▸ WORK TO COMPLETE
Your answer should be every line below that includes the word "black".

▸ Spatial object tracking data
════

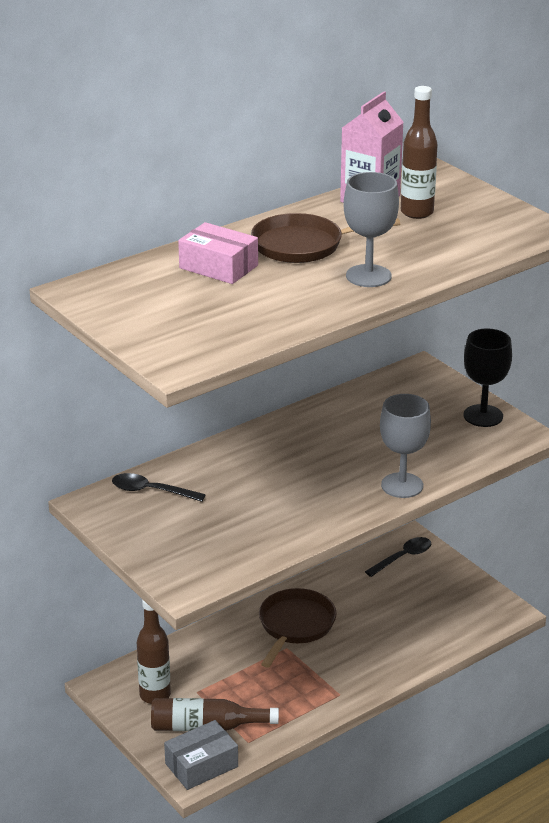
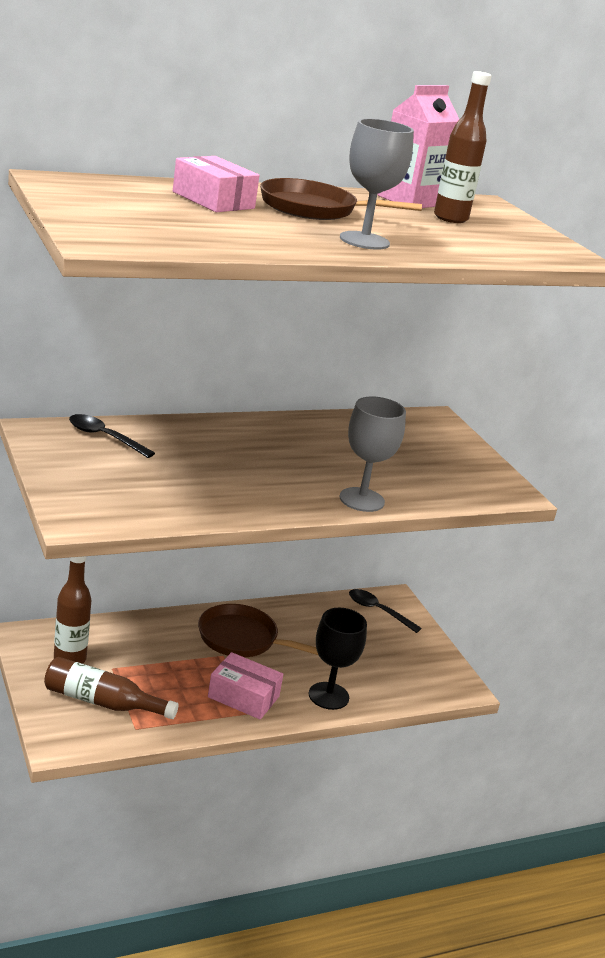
camera: 10 degrees right, 5 degrees down
(201, 765) = (75, 736): grey box -> none
(295, 626) = (242, 639): brown pan -> brown pan turned 105 degrees counterclockwise
(324, 682) = (243, 697): none -> pink box
(402, 557) = (378, 611): black spoon -> black spoon turned 120 degrees counterclockwise
(483, 416) = (479, 468): black goblet -> black goblet (328, 696)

════

▸ SOLUTION TO THIS EXERCISE
(402, 557) = (378, 611): black spoon -> black spoon turned 120 degrees counterclockwise
(483, 416) = (479, 468): black goblet -> black goblet (328, 696)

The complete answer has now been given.